**Exercise instructions**
Each line below has to be set down again exactly.

Source data:
══════

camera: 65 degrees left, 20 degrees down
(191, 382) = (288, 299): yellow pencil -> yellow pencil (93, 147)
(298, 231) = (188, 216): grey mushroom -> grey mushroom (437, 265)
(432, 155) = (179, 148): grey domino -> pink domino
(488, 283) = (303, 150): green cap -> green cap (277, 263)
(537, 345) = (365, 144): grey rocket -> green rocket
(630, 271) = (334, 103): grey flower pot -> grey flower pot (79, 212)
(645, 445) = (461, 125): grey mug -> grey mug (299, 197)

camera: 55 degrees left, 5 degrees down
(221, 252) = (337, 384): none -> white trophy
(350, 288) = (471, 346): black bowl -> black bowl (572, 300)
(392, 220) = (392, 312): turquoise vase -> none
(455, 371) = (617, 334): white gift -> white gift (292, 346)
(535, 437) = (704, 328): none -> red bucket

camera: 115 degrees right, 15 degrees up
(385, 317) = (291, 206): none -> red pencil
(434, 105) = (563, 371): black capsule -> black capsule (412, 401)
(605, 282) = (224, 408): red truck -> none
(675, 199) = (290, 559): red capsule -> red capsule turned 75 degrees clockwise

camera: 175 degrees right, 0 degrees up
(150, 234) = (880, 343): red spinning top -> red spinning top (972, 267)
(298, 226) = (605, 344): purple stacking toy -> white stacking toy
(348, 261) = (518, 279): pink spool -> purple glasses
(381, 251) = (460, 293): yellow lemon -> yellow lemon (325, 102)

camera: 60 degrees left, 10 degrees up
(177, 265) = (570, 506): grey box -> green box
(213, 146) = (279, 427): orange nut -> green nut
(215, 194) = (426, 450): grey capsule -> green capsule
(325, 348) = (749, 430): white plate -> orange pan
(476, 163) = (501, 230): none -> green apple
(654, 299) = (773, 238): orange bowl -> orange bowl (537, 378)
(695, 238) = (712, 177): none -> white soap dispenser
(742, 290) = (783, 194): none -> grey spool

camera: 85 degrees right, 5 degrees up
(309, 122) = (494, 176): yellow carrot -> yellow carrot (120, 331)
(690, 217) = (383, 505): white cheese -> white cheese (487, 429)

══════

**Exercise result**
camera: 65 degrees left, 20 degrees down
(191, 382) = (288, 299): yellow pencil -> yellow pencil (93, 147)
(298, 231) = (188, 216): grey mushroom -> grey mushroom (437, 265)
(432, 155) = (179, 148): grey domino -> pink domino
(488, 283) = (303, 150): green cap -> green cap (277, 263)
(537, 345) = (365, 144): grey rocket -> green rocket
(630, 271) = (334, 103): grey flower pot -> grey flower pot (79, 212)
(645, 445) = (461, 125): grey mug -> grey mug (299, 197)

camera: 55 degrees left, 5 degrees down
(221, 252) = (337, 384): none -> white trophy
(350, 288) = (471, 346): black bowl -> black bowl (572, 300)
(392, 220) = (392, 312): turquoise vase -> none
(455, 371) = (617, 334): white gift -> white gift (292, 346)
(535, 437) = (704, 328): none -> red bucket

camera: 115 degrees right, 15 degrees up
(385, 317) = (291, 206): none -> red pencil
(434, 105) = (563, 371): black capsule -> black capsule (412, 401)
(605, 282) = (224, 408): red truck -> none
(675, 199) = (290, 559): red capsule -> red capsule turned 75 degrees clockwise

camera: 175 degrees right, 0 degrees up
(150, 234) = (880, 343): red spinning top -> red spinning top (972, 267)
(298, 226) = (605, 344): purple stacking toy -> white stacking toy
(348, 261) = (518, 279): pink spool -> purple glasses
(381, 251) = (460, 293): yellow lemon -> yellow lemon (325, 102)

camera: 60 degrees left, 10 degrees up
(177, 265) = (570, 506): grey box -> green box
(213, 146) = (279, 427): orange nut -> green nut
(215, 194) = (426, 450): grey capsule -> green capsule
(325, 348) = (749, 430): white plate -> orange pan
(476, 163) = (501, 230): none -> green apple
(654, 299) = (773, 238): orange bowl -> orange bowl (537, 378)
(695, 238) = (712, 177): none -> white soap dispenser
(742, 290) = (783, 194): none -> grey spool

camera: 85 degrees right, 5 degrees up
(309, 122) = (494, 176): yellow carrot -> yellow carrot (120, 331)
(690, 217) = (383, 505): white cheese -> white cheese (487, 429)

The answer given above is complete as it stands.